Excerpted data:
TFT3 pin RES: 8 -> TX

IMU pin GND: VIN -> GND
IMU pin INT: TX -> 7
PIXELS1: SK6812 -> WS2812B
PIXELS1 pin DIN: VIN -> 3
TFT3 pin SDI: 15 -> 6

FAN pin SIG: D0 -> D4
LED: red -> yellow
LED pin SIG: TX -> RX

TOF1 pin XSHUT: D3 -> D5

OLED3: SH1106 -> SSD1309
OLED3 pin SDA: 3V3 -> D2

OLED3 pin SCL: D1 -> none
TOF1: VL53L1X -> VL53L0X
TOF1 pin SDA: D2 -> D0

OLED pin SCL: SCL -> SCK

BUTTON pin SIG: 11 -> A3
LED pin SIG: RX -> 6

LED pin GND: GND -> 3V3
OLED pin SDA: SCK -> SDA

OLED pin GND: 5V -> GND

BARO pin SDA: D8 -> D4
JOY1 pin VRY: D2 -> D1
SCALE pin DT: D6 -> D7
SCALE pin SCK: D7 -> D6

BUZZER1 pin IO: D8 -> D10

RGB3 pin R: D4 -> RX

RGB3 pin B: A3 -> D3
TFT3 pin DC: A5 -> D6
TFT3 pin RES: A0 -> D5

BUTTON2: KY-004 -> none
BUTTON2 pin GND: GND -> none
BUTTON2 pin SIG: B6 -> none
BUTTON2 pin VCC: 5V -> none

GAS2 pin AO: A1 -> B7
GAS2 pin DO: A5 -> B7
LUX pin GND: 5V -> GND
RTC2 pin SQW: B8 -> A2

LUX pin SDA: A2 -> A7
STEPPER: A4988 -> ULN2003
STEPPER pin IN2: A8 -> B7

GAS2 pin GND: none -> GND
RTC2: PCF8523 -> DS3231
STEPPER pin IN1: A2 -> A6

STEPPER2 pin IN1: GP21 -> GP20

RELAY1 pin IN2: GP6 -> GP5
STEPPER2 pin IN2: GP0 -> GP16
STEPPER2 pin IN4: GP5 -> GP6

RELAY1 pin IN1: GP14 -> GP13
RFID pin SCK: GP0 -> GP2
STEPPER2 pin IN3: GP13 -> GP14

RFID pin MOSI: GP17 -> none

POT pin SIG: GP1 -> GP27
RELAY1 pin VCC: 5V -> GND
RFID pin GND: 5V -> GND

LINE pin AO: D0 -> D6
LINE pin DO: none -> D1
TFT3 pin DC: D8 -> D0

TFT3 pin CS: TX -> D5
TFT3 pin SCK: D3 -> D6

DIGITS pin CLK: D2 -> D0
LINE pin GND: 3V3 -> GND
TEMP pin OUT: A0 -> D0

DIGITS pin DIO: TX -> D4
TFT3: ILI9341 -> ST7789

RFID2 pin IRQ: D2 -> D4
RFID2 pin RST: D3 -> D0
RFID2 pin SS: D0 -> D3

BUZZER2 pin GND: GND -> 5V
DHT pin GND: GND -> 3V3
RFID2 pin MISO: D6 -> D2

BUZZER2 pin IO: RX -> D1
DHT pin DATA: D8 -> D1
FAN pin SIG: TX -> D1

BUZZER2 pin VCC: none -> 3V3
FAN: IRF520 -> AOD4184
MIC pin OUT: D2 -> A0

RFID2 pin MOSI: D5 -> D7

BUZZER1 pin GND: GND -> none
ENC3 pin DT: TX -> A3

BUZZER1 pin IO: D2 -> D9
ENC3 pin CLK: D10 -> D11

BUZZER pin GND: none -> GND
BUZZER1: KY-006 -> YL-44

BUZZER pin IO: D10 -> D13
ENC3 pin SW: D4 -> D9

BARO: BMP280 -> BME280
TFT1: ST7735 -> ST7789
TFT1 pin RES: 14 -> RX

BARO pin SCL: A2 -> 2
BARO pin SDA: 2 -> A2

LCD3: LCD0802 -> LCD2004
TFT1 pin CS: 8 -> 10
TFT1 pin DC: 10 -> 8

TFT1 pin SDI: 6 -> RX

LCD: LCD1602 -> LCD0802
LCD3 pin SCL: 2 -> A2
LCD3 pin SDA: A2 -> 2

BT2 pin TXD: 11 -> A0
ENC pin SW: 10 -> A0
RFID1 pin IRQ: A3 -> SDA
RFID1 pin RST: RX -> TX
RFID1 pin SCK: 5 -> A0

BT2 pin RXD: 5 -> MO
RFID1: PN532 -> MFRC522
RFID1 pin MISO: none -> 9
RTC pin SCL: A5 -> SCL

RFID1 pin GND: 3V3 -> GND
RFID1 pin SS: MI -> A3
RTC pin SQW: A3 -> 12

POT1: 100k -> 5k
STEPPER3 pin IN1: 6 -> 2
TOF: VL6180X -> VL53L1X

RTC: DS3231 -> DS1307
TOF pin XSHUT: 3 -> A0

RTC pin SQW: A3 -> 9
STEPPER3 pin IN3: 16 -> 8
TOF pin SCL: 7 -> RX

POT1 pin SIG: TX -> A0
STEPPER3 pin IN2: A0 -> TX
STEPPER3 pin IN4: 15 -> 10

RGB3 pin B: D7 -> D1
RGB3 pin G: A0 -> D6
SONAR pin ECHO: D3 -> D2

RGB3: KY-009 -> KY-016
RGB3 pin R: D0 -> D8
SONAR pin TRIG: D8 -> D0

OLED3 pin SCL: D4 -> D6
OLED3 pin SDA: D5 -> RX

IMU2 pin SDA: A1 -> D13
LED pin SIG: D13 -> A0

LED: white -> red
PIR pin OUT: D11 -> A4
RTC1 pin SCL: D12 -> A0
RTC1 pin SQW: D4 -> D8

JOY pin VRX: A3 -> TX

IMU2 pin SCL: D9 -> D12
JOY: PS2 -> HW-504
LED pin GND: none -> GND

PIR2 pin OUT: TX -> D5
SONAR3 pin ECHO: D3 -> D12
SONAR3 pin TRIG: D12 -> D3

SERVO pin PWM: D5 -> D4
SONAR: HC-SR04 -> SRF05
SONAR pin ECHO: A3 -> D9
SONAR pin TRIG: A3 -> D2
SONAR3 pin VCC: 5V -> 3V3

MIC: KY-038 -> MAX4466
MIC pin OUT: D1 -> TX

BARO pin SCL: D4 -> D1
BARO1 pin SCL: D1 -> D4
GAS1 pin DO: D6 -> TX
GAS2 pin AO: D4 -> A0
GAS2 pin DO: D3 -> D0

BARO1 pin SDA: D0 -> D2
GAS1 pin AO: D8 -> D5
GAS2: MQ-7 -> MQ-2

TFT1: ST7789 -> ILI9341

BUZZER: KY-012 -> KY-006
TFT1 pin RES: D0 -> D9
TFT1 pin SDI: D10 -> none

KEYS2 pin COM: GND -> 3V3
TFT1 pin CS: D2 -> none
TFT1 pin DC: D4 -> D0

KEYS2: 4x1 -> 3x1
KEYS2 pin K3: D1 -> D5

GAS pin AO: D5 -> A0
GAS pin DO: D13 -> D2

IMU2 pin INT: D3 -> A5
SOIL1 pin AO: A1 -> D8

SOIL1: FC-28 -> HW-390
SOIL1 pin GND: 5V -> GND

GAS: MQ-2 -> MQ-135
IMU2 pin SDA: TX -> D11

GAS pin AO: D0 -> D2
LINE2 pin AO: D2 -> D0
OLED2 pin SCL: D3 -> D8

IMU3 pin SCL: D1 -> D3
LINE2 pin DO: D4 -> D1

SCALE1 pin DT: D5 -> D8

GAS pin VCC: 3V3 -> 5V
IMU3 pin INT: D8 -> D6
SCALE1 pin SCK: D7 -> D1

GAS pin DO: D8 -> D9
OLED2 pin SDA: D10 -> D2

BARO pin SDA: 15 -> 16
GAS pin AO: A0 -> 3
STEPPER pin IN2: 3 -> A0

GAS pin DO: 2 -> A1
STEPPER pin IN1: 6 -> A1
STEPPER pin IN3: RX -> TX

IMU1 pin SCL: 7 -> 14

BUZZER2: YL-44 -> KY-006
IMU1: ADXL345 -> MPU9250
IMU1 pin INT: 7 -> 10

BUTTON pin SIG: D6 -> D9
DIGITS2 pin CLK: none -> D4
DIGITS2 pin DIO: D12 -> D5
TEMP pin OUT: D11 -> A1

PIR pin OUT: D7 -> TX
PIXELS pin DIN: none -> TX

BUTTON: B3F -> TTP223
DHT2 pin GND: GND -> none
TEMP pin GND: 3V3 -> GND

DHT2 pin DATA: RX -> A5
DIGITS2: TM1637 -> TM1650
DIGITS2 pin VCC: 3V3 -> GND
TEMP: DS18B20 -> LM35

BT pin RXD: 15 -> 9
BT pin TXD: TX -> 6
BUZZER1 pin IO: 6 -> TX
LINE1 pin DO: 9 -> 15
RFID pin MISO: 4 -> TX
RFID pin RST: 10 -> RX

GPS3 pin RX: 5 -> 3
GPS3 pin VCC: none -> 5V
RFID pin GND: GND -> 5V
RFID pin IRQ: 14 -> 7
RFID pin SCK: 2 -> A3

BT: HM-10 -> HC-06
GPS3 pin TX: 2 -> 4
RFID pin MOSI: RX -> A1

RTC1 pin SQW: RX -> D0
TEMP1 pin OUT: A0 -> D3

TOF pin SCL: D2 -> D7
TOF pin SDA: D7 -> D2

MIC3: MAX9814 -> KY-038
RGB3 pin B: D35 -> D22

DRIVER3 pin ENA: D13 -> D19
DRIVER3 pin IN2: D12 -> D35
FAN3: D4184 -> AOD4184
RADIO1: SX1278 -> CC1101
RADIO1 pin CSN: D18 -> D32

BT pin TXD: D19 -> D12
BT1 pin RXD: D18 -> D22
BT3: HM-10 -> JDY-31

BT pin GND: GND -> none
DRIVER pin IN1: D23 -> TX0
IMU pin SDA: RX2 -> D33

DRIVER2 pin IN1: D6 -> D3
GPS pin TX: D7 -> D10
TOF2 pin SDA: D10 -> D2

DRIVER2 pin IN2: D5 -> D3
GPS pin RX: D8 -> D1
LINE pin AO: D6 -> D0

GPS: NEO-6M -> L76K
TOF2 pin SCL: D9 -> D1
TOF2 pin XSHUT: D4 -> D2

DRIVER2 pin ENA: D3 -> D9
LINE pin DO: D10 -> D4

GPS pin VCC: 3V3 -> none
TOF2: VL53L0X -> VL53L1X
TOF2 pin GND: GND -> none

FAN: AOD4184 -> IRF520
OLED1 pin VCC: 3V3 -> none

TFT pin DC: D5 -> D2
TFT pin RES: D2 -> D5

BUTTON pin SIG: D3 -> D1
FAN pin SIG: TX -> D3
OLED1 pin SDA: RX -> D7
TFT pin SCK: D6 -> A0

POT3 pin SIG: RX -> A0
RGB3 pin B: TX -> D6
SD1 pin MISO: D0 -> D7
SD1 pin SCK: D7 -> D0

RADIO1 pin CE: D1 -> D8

Task to carry out: Start with the line above that contains "GAS pin AO: D5 -> A0" and end with the line that contains "SCALE1 pin SCK: D7 -> D1". Write out those lines exactly, and only those.

Exercise answer:
GAS pin AO: D5 -> A0
GAS pin DO: D13 -> D2

IMU2 pin INT: D3 -> A5
SOIL1 pin AO: A1 -> D8

SOIL1: FC-28 -> HW-390
SOIL1 pin GND: 5V -> GND

GAS: MQ-2 -> MQ-135
IMU2 pin SDA: TX -> D11

GAS pin AO: D0 -> D2
LINE2 pin AO: D2 -> D0
OLED2 pin SCL: D3 -> D8

IMU3 pin SCL: D1 -> D3
LINE2 pin DO: D4 -> D1

SCALE1 pin DT: D5 -> D8

GAS pin VCC: 3V3 -> 5V
IMU3 pin INT: D8 -> D6
SCALE1 pin SCK: D7 -> D1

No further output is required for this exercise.